--- Data to use ---

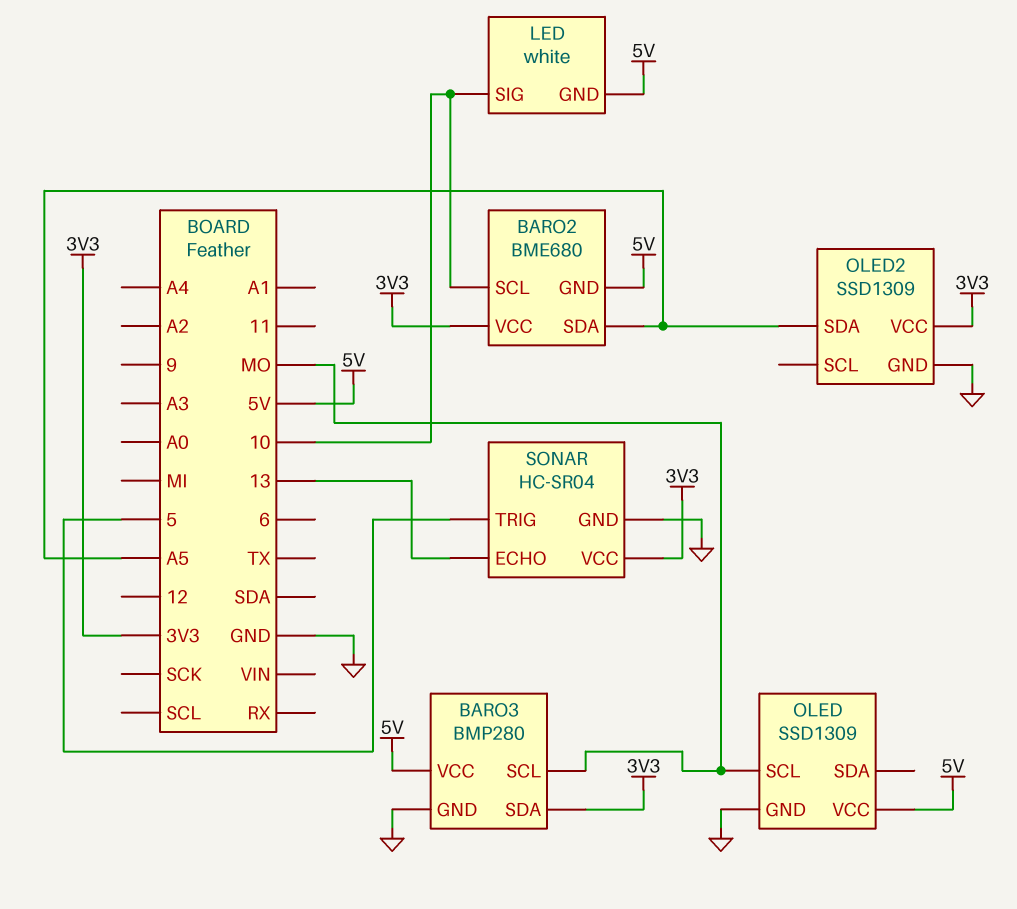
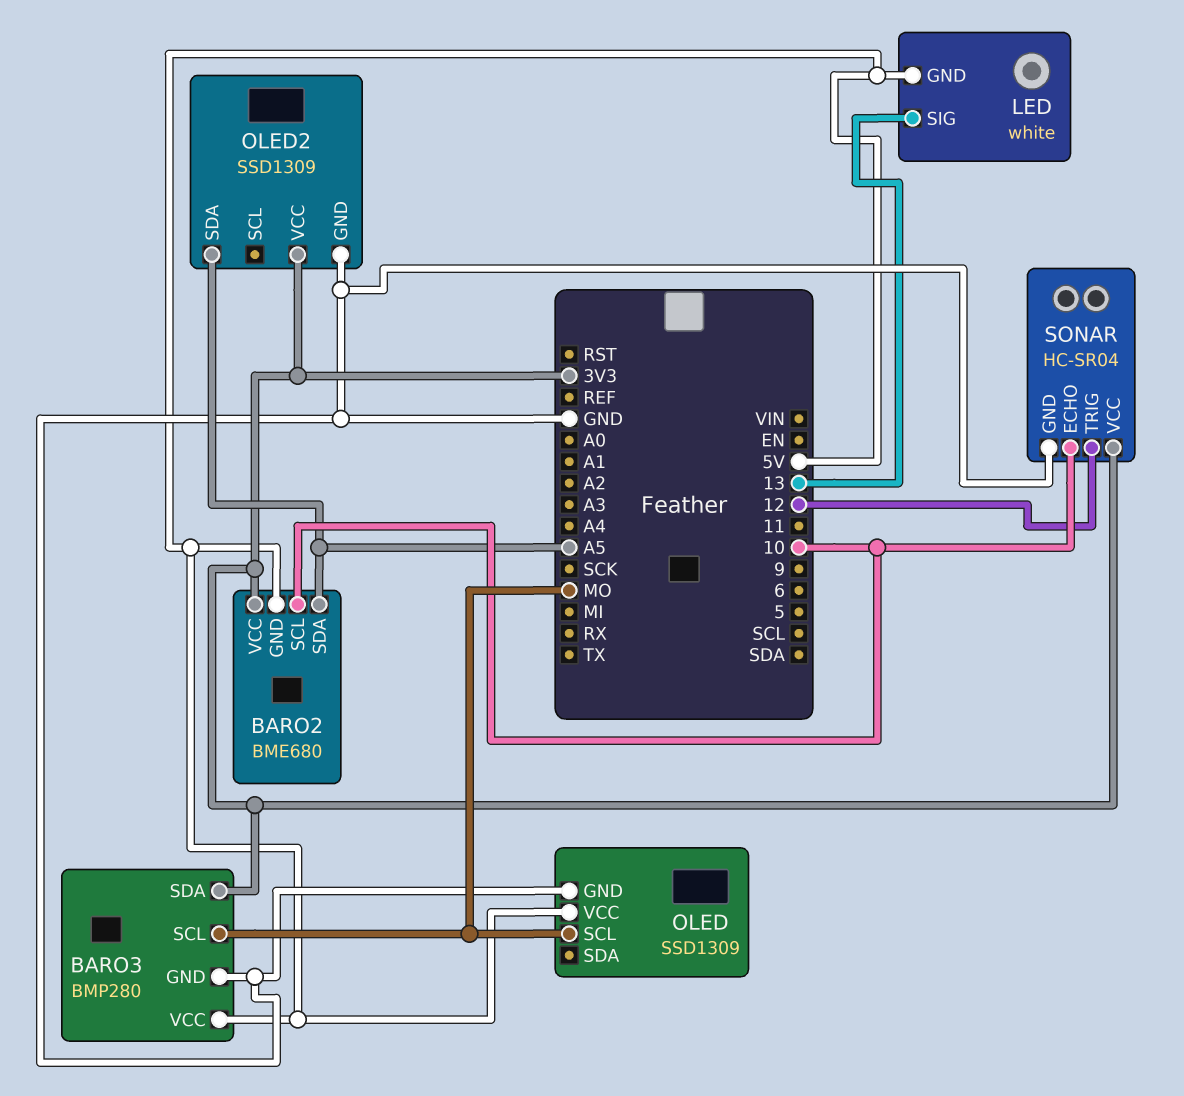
LED pin SIG: 10 -> 13
SONAR pin ECHO: 13 -> 10
SONAR pin TRIG: 5 -> 12

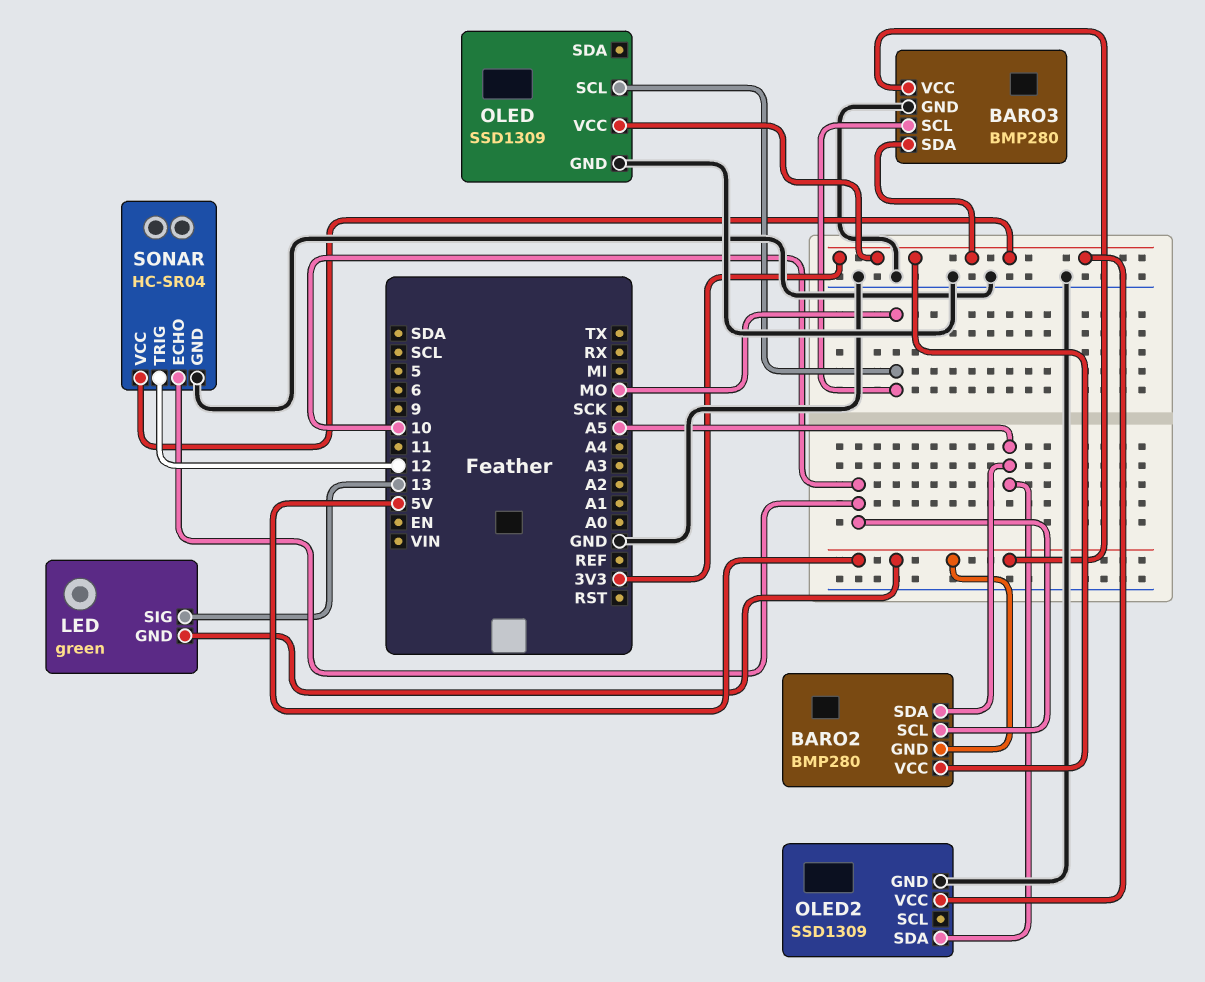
BARO2: BME680 -> BMP280
LED: white -> green
OLED pin VCC: 5V -> 3V3

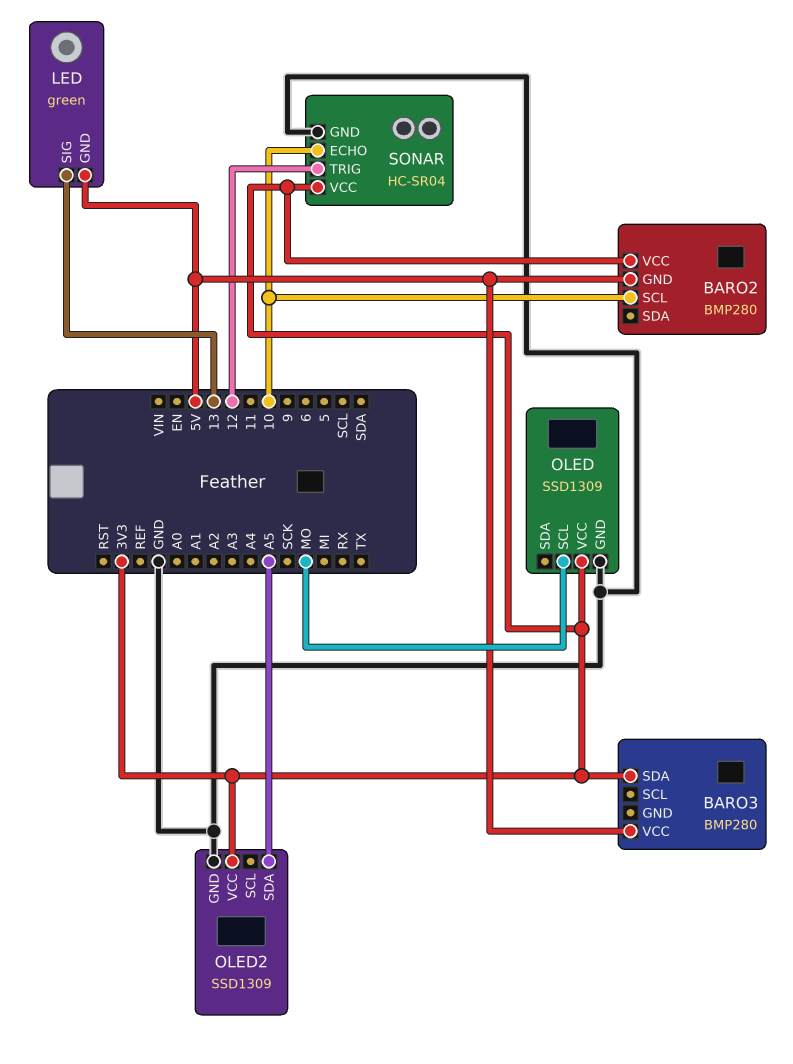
BARO2 pin SDA: A5 -> none
BARO3 pin GND: GND -> none
BARO3 pin SCL: MO -> none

---

The problem >> Go through the listing and copy each line that includes the string "SONAR".

Your response >>
SONAR pin ECHO: 13 -> 10
SONAR pin TRIG: 5 -> 12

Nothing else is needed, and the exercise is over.